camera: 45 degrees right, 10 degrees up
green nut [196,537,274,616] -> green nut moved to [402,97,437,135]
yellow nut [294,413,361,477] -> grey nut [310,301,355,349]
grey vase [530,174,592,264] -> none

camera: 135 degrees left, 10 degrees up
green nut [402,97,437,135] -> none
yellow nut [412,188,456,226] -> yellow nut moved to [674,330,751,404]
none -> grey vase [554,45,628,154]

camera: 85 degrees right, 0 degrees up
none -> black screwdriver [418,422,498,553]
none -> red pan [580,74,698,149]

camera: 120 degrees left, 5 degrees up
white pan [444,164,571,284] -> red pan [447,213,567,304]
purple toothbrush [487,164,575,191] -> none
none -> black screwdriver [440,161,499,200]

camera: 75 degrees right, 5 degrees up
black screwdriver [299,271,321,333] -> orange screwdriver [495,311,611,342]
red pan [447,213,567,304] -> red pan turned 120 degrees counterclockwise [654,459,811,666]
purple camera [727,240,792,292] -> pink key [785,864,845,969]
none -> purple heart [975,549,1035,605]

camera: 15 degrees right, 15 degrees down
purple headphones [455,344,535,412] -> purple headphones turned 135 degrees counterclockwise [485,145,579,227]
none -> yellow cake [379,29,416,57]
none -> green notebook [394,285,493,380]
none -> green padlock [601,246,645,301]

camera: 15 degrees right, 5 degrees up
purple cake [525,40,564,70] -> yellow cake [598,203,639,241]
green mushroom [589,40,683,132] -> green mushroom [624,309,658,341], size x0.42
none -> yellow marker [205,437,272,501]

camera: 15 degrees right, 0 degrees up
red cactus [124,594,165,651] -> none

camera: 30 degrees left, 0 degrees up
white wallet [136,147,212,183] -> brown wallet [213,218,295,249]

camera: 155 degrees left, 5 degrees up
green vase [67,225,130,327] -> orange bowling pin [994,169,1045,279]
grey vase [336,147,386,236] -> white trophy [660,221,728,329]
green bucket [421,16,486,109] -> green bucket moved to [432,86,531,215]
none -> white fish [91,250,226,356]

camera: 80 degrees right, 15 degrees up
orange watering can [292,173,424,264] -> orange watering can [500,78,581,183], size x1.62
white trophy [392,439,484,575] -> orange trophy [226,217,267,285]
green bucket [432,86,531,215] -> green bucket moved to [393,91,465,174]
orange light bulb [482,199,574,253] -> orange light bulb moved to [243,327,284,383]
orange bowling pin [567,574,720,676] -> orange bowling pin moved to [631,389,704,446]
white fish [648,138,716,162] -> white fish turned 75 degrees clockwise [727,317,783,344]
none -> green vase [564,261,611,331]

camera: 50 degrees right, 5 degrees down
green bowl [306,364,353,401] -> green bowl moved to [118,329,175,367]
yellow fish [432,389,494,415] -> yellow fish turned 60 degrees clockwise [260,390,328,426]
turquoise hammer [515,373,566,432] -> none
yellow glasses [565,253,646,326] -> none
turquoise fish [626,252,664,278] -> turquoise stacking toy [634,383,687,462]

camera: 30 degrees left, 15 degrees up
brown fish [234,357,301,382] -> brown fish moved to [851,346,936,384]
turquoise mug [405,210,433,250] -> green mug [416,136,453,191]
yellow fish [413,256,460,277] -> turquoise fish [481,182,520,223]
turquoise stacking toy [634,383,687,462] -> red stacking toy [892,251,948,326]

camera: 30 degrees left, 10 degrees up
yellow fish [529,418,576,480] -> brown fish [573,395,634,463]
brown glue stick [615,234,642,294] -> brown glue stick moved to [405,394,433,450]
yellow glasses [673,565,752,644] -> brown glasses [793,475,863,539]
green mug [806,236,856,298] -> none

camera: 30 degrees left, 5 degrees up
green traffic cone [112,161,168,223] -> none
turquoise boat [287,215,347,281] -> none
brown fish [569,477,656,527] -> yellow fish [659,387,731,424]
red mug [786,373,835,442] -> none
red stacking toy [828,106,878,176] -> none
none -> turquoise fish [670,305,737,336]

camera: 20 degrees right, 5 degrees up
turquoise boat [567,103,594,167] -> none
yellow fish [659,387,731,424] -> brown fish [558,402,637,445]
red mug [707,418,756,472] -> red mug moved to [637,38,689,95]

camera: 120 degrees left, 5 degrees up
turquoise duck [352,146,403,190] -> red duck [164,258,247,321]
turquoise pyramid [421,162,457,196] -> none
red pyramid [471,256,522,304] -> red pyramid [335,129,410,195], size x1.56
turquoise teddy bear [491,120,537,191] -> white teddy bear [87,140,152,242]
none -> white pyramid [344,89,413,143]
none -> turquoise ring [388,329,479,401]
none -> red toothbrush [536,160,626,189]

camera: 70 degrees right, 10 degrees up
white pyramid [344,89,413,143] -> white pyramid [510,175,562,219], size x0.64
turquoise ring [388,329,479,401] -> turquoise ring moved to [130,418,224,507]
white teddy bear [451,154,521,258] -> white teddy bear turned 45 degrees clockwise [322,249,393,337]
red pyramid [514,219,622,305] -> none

════

**Exercise instructions**: Every word of the data above should be given again, exactly as it stands.

**Completed exercise**:
camera: 45 degrees right, 10 degrees up
green nut [196,537,274,616] -> green nut moved to [402,97,437,135]
yellow nut [294,413,361,477] -> grey nut [310,301,355,349]
grey vase [530,174,592,264] -> none

camera: 135 degrees left, 10 degrees up
green nut [402,97,437,135] -> none
yellow nut [412,188,456,226] -> yellow nut moved to [674,330,751,404]
none -> grey vase [554,45,628,154]

camera: 85 degrees right, 0 degrees up
none -> black screwdriver [418,422,498,553]
none -> red pan [580,74,698,149]

camera: 120 degrees left, 5 degrees up
white pan [444,164,571,284] -> red pan [447,213,567,304]
purple toothbrush [487,164,575,191] -> none
none -> black screwdriver [440,161,499,200]

camera: 75 degrees right, 5 degrees up
black screwdriver [299,271,321,333] -> orange screwdriver [495,311,611,342]
red pan [447,213,567,304] -> red pan turned 120 degrees counterclockwise [654,459,811,666]
purple camera [727,240,792,292] -> pink key [785,864,845,969]
none -> purple heart [975,549,1035,605]

camera: 15 degrees right, 15 degrees down
purple headphones [455,344,535,412] -> purple headphones turned 135 degrees counterclockwise [485,145,579,227]
none -> yellow cake [379,29,416,57]
none -> green notebook [394,285,493,380]
none -> green padlock [601,246,645,301]

camera: 15 degrees right, 5 degrees up
purple cake [525,40,564,70] -> yellow cake [598,203,639,241]
green mushroom [589,40,683,132] -> green mushroom [624,309,658,341], size x0.42
none -> yellow marker [205,437,272,501]

camera: 15 degrees right, 0 degrees up
red cactus [124,594,165,651] -> none

camera: 30 degrees left, 0 degrees up
white wallet [136,147,212,183] -> brown wallet [213,218,295,249]

camera: 155 degrees left, 5 degrees up
green vase [67,225,130,327] -> orange bowling pin [994,169,1045,279]
grey vase [336,147,386,236] -> white trophy [660,221,728,329]
green bucket [421,16,486,109] -> green bucket moved to [432,86,531,215]
none -> white fish [91,250,226,356]

camera: 80 degrees right, 15 degrees up
orange watering can [292,173,424,264] -> orange watering can [500,78,581,183], size x1.62
white trophy [392,439,484,575] -> orange trophy [226,217,267,285]
green bucket [432,86,531,215] -> green bucket moved to [393,91,465,174]
orange light bulb [482,199,574,253] -> orange light bulb moved to [243,327,284,383]
orange bowling pin [567,574,720,676] -> orange bowling pin moved to [631,389,704,446]
white fish [648,138,716,162] -> white fish turned 75 degrees clockwise [727,317,783,344]
none -> green vase [564,261,611,331]

camera: 50 degrees right, 5 degrees down
green bowl [306,364,353,401] -> green bowl moved to [118,329,175,367]
yellow fish [432,389,494,415] -> yellow fish turned 60 degrees clockwise [260,390,328,426]
turquoise hammer [515,373,566,432] -> none
yellow glasses [565,253,646,326] -> none
turquoise fish [626,252,664,278] -> turquoise stacking toy [634,383,687,462]

camera: 30 degrees left, 15 degrees up
brown fish [234,357,301,382] -> brown fish moved to [851,346,936,384]
turquoise mug [405,210,433,250] -> green mug [416,136,453,191]
yellow fish [413,256,460,277] -> turquoise fish [481,182,520,223]
turquoise stacking toy [634,383,687,462] -> red stacking toy [892,251,948,326]

camera: 30 degrees left, 10 degrees up
yellow fish [529,418,576,480] -> brown fish [573,395,634,463]
brown glue stick [615,234,642,294] -> brown glue stick moved to [405,394,433,450]
yellow glasses [673,565,752,644] -> brown glasses [793,475,863,539]
green mug [806,236,856,298] -> none

camera: 30 degrees left, 5 degrees up
green traffic cone [112,161,168,223] -> none
turquoise boat [287,215,347,281] -> none
brown fish [569,477,656,527] -> yellow fish [659,387,731,424]
red mug [786,373,835,442] -> none
red stacking toy [828,106,878,176] -> none
none -> turquoise fish [670,305,737,336]

camera: 20 degrees right, 5 degrees up
turquoise boat [567,103,594,167] -> none
yellow fish [659,387,731,424] -> brown fish [558,402,637,445]
red mug [707,418,756,472] -> red mug moved to [637,38,689,95]

camera: 120 degrees left, 5 degrees up
turquoise duck [352,146,403,190] -> red duck [164,258,247,321]
turquoise pyramid [421,162,457,196] -> none
red pyramid [471,256,522,304] -> red pyramid [335,129,410,195], size x1.56
turquoise teddy bear [491,120,537,191] -> white teddy bear [87,140,152,242]
none -> white pyramid [344,89,413,143]
none -> turquoise ring [388,329,479,401]
none -> red toothbrush [536,160,626,189]

camera: 70 degrees right, 10 degrees up
white pyramid [344,89,413,143] -> white pyramid [510,175,562,219], size x0.64
turquoise ring [388,329,479,401] -> turquoise ring moved to [130,418,224,507]
white teddy bear [451,154,521,258] -> white teddy bear turned 45 degrees clockwise [322,249,393,337]
red pyramid [514,219,622,305] -> none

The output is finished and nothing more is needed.